** Opening Collected material block **
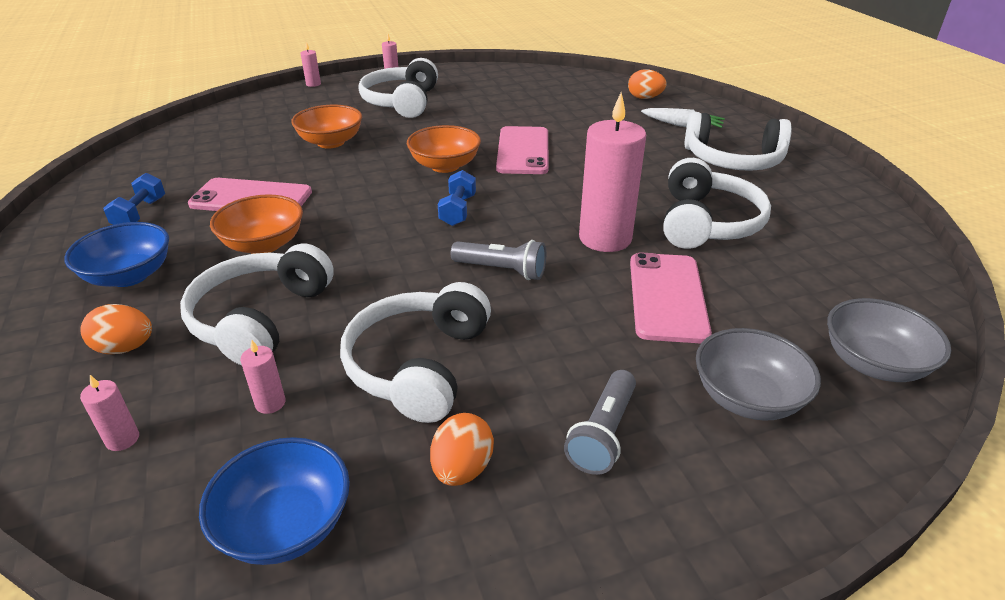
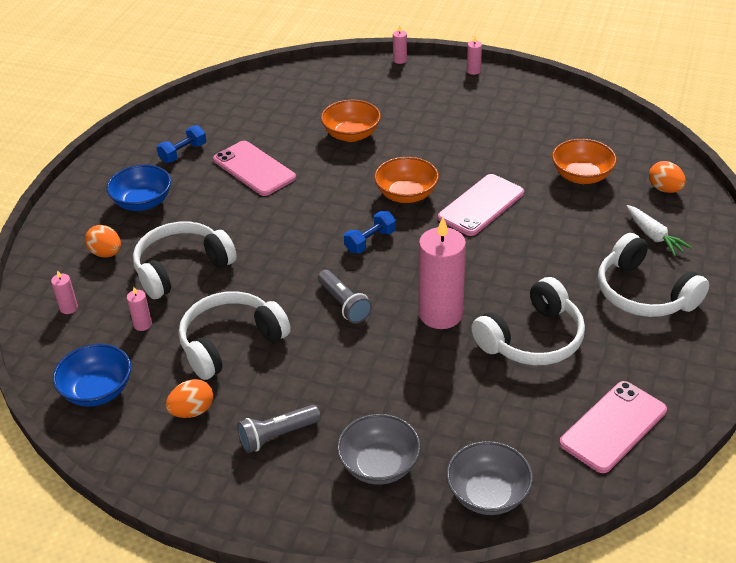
camera: 40 degrees right, 5 degrees up
(263, 244) = (228, 213): orange bowl -> orange bowl (581, 176)
(401, 102) = (446, 109): white headphones -> none
(667, 297) = (422, 379): pink phone -> pink phone (613, 426)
** Closing Collected material block **
What you need to do: Set down the material above word for word and skip its pictures.

Exercise response:
camera: 40 degrees right, 5 degrees up
(263, 244) = (228, 213): orange bowl -> orange bowl (581, 176)
(401, 102) = (446, 109): white headphones -> none
(667, 297) = (422, 379): pink phone -> pink phone (613, 426)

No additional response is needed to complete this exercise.